**Required action:** Every line below from the one containing "(370, 139) = (300, 421): white" through the one containing "(195, 143) = (179, 256): yellow" is to be printed exactly, with the pictures omitted.

Supplied material below:

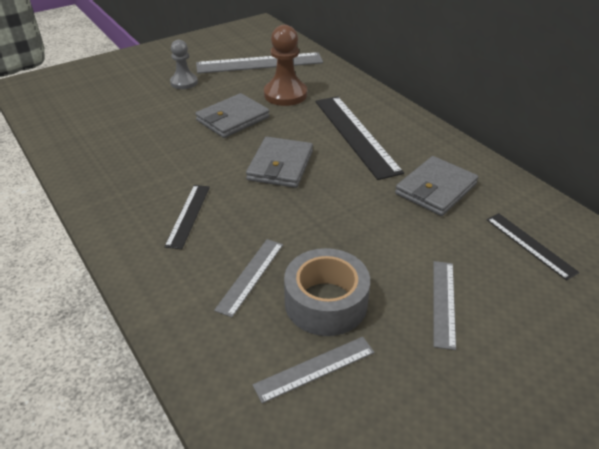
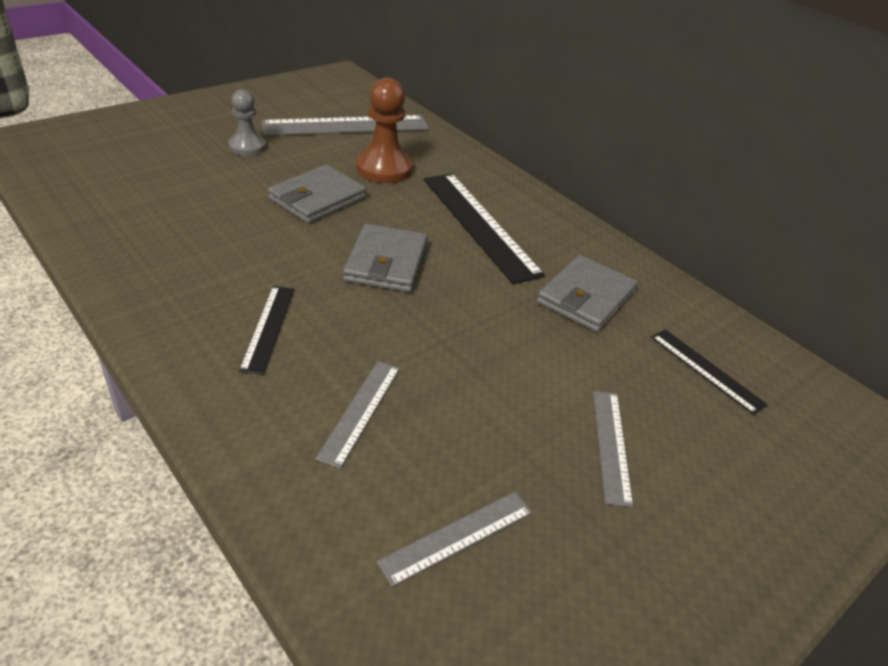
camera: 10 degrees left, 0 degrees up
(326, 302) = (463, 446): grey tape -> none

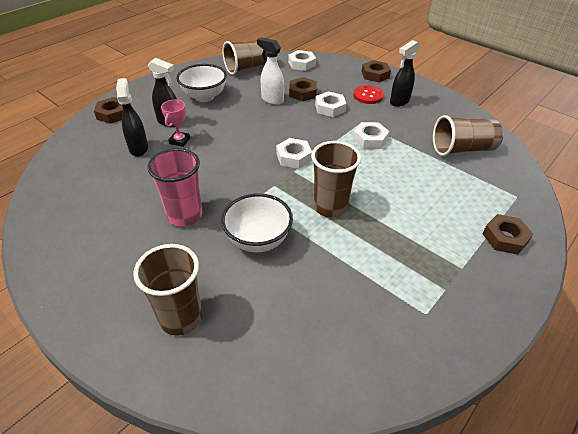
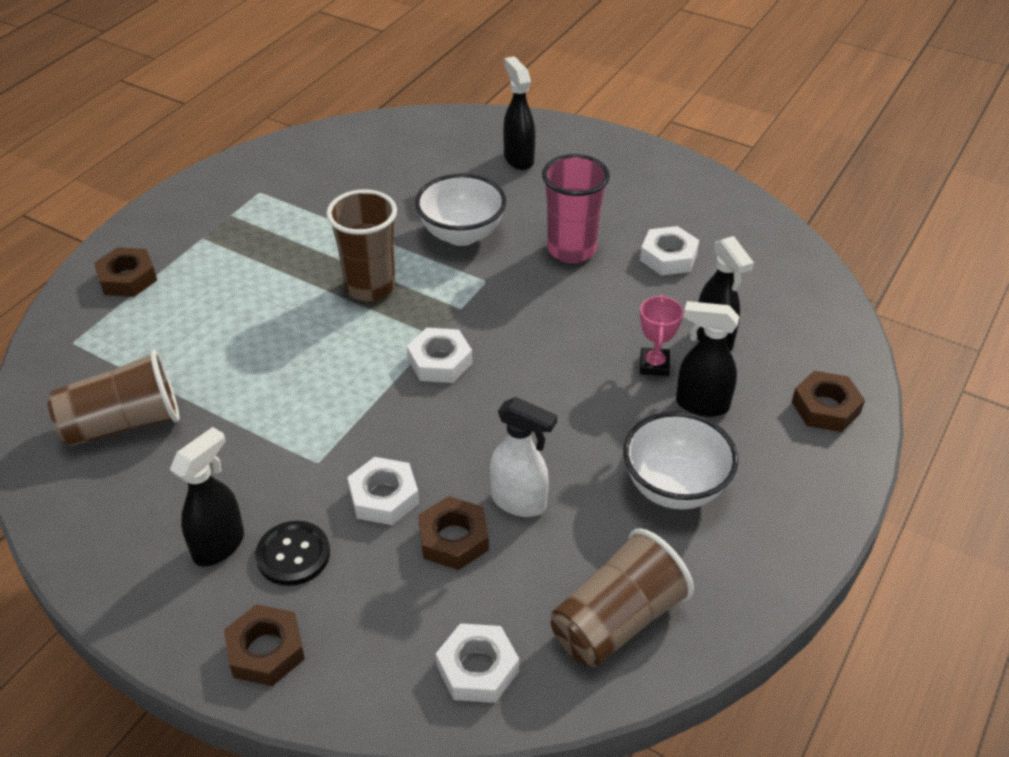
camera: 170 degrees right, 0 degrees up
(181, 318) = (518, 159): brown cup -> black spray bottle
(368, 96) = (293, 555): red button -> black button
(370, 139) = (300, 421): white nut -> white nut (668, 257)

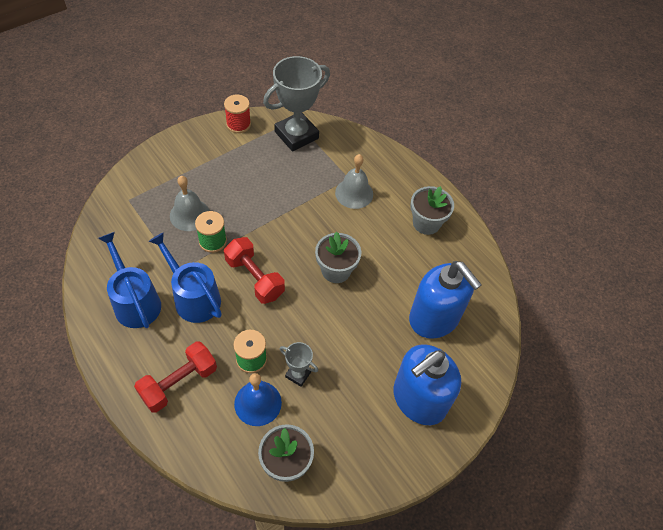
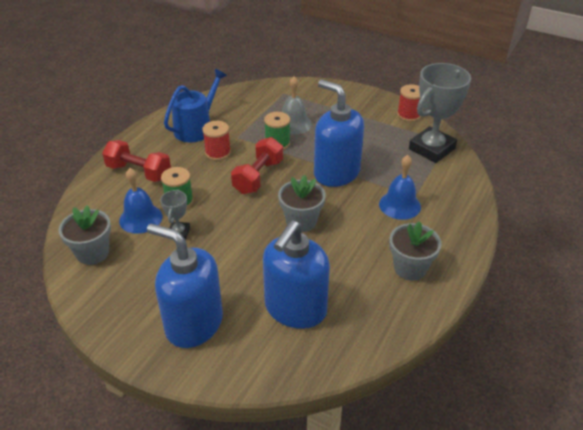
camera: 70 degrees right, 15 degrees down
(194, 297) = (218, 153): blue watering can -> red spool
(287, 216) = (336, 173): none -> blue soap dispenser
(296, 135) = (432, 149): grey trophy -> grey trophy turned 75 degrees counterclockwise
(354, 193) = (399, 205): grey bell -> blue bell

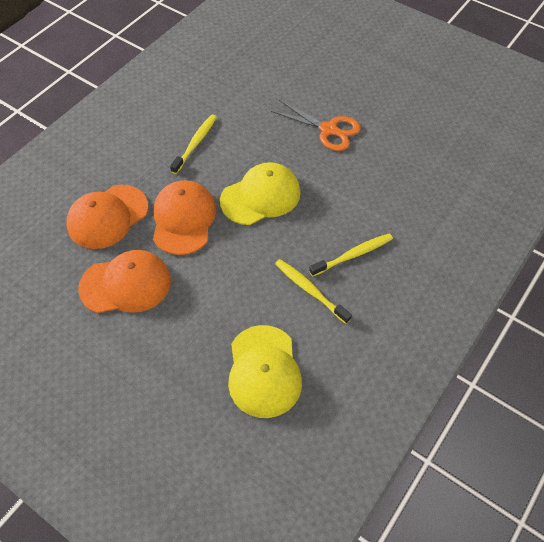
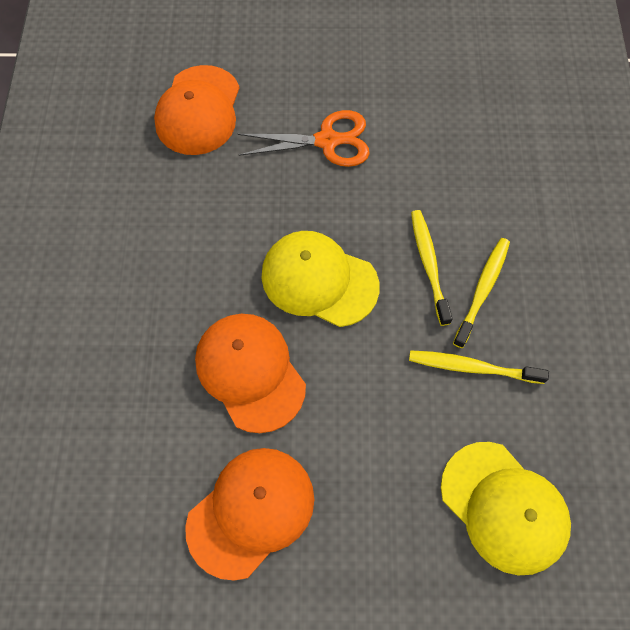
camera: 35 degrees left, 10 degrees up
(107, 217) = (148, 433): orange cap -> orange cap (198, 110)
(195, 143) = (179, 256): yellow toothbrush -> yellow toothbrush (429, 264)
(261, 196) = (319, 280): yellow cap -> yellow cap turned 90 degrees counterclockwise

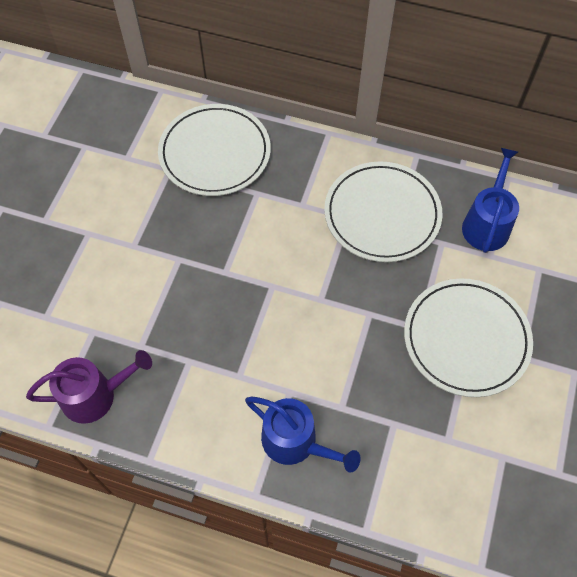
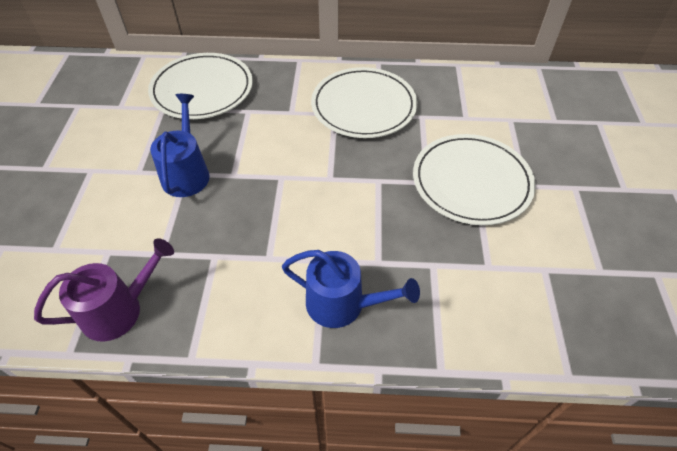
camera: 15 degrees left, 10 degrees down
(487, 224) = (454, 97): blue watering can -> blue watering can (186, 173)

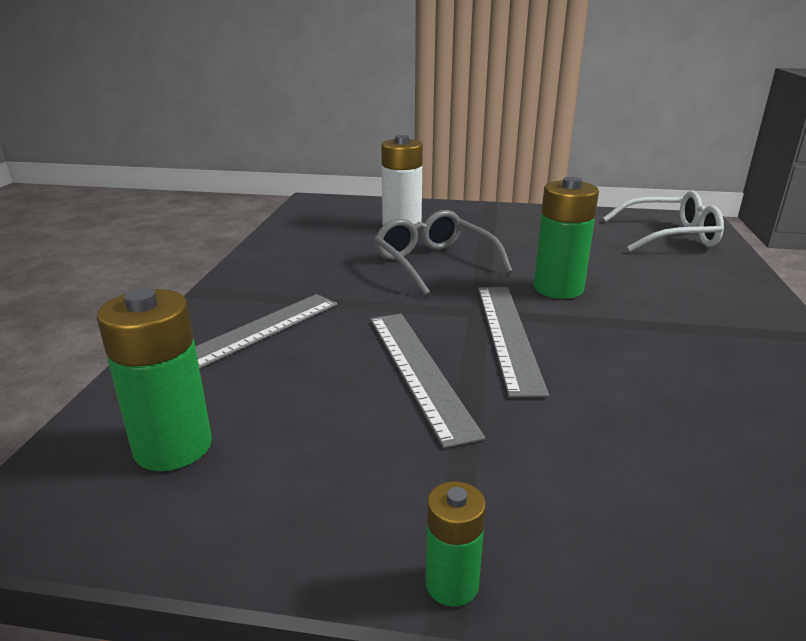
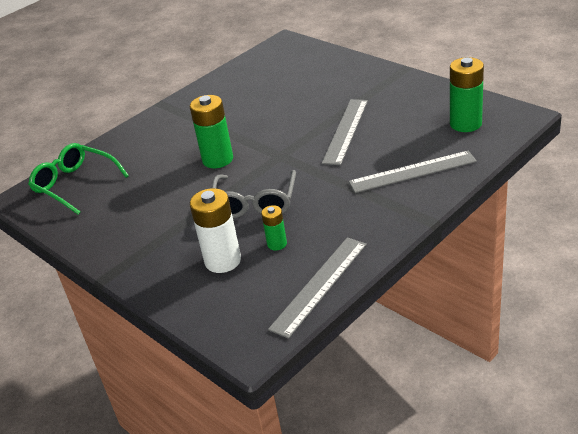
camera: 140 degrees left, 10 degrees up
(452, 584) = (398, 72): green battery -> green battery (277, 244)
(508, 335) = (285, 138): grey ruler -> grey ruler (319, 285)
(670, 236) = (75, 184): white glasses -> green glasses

End of Supplied material.

**Task solution:**
(370, 139) = (300, 421): white nut -> white nut (668, 257)

camera: 70 degrees right, 15 degrees down
(194, 297) = (218, 153): blue watering can -> red spool
(287, 216) = (336, 173): none -> blue soap dispenser
(296, 135) = (432, 149): grey trophy -> grey trophy turned 75 degrees counterclockwise
(354, 193) = (399, 205): grey bell -> blue bell

camera: 35 degrees left, 10 degrees up
(107, 217) = (148, 433): orange cap -> orange cap (198, 110)
(195, 143) = (179, 256): yellow toothbrush -> yellow toothbrush (429, 264)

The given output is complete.